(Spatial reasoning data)
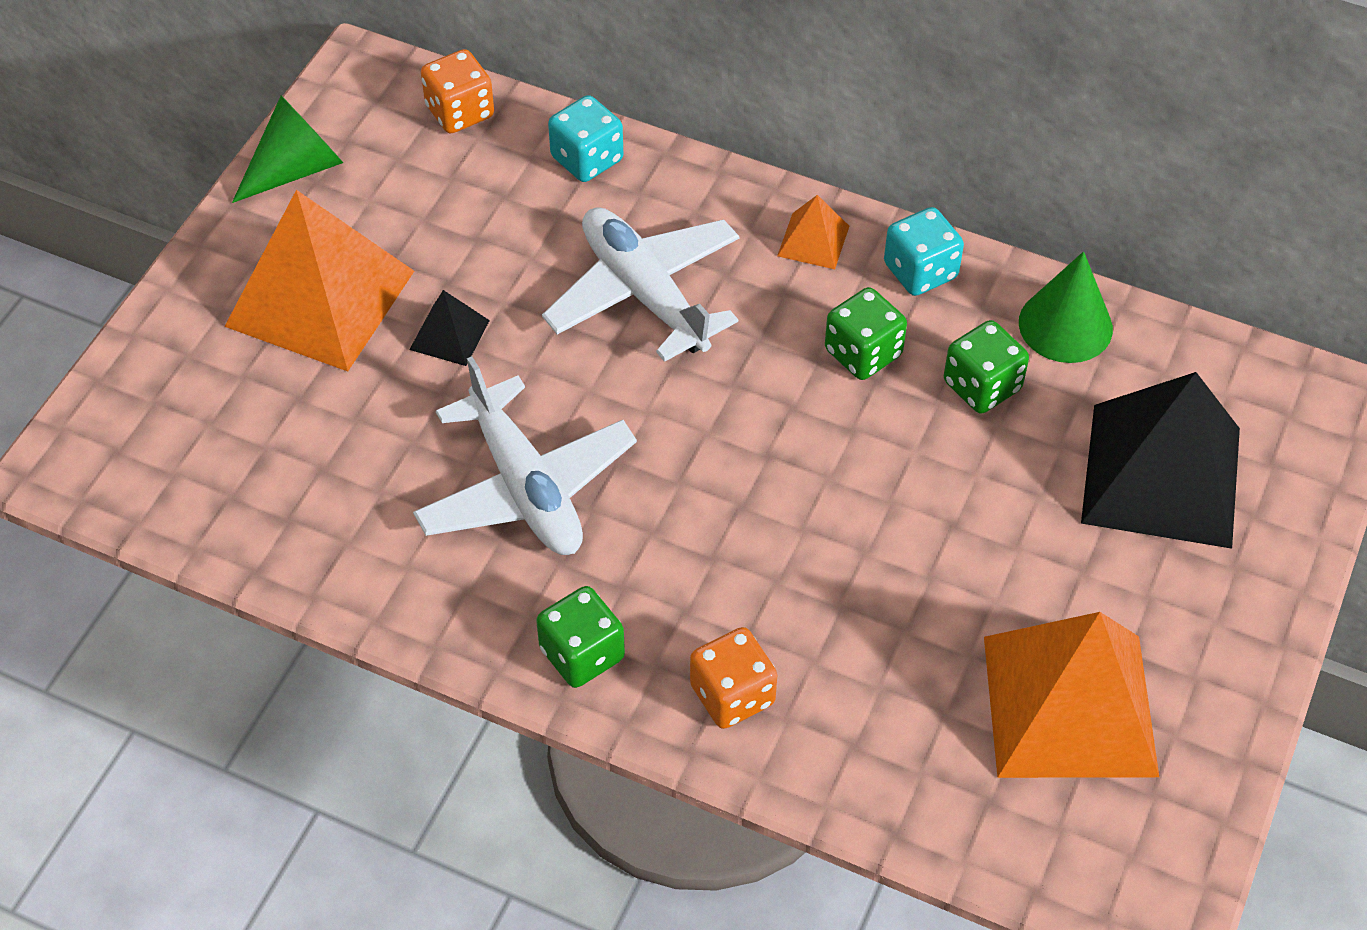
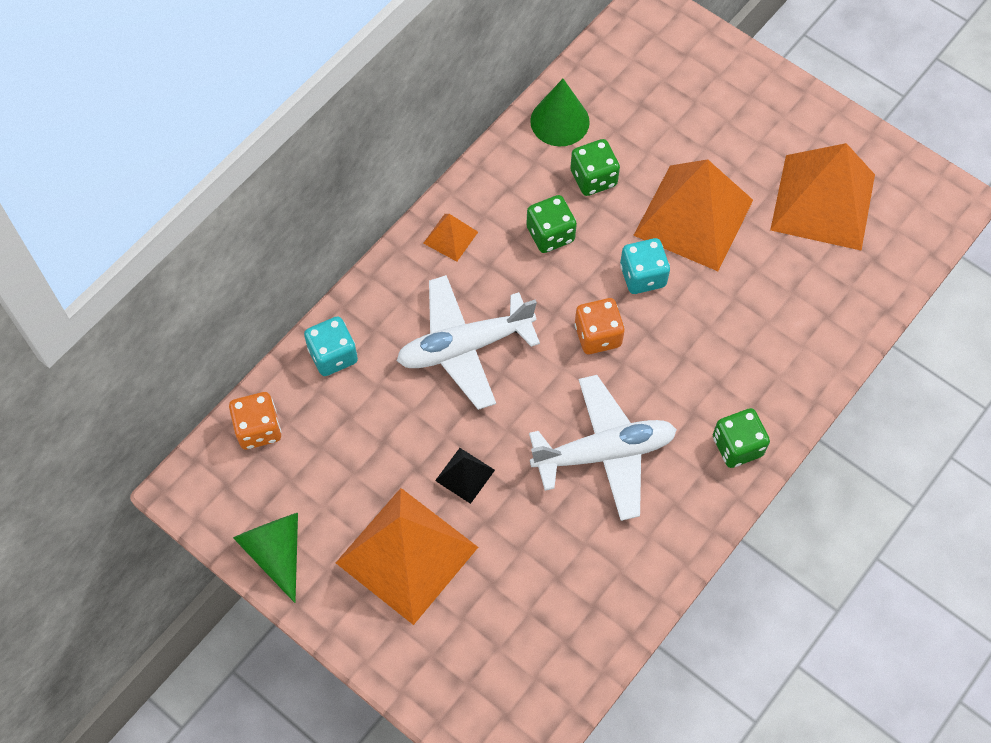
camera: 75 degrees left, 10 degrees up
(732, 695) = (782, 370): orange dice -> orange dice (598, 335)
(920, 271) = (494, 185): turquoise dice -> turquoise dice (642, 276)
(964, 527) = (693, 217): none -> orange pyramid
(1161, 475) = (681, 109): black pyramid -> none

WORK REQUEST: Find every line of the data that includes the string "pyramid". Copy each of those lines.

ANSWER TO THE EXERCISE:
(964, 527) = (693, 217): none -> orange pyramid
(1161, 475) = (681, 109): black pyramid -> none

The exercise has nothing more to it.